__Challenge__:
Copy out every line of the items below word for word, leaving out the pictures.

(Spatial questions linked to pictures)

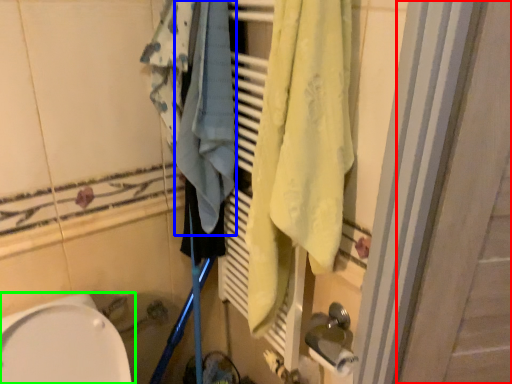
Question: Considering the real-world distances, which object is closest to screen door (highlighted by a red box)? bath towel (highlighted by a blue box) or toilet (highlighted by a green box).

Choices:
 (A) bath towel
 (B) toilet

Answer: (A)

__Output for this task__:
Question: Considering the real-world distances, which object is closest to screen door (highlighted by a red box)? bath towel (highlighted by a blue box) or toilet (highlighted by a green box).

Choices:
 (A) bath towel
 (B) toilet

Answer: (A)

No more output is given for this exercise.